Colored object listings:
--- START ---

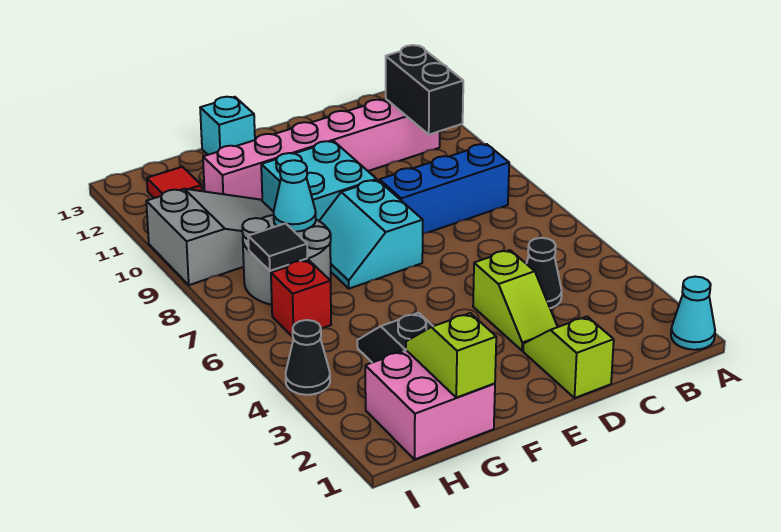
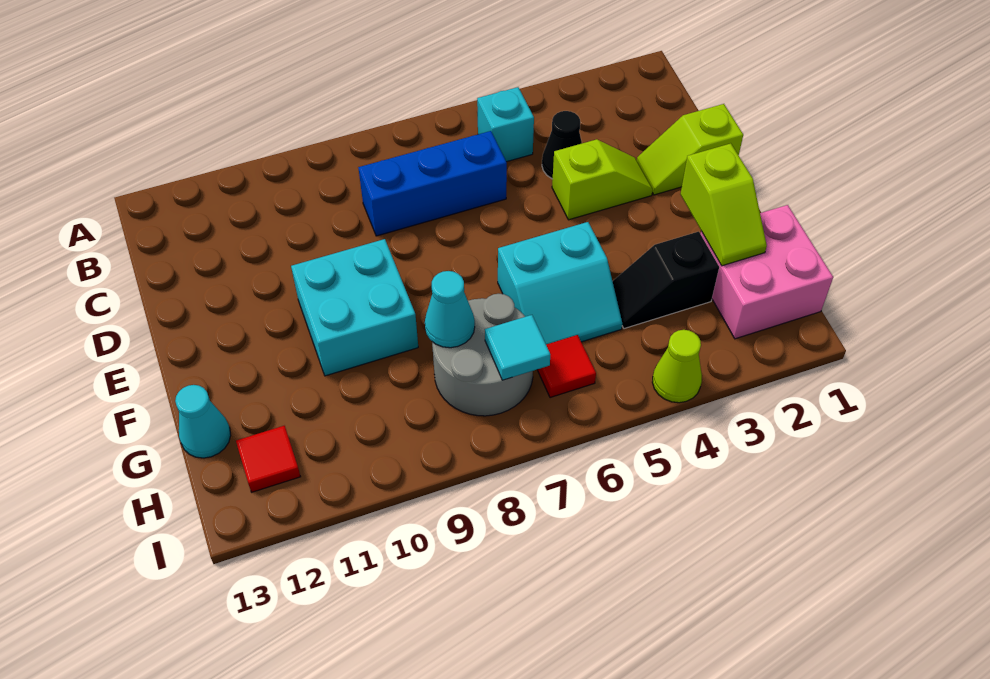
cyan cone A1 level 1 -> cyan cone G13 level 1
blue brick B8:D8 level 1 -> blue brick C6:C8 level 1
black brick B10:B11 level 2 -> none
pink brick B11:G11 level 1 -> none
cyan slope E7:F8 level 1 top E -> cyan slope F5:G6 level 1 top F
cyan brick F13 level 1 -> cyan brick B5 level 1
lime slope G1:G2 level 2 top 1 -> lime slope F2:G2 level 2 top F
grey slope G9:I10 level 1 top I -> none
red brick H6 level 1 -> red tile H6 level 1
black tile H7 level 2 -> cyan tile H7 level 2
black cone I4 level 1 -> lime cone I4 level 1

--- END ---

# Exercise brief:
The line containing "red brick H6 level 1 -> red tile H6 level 1" opens the range, and the last line of the entries closes it; copy that range exactly.

# Solution for this exercise:
red brick H6 level 1 -> red tile H6 level 1
black tile H7 level 2 -> cyan tile H7 level 2
black cone I4 level 1 -> lime cone I4 level 1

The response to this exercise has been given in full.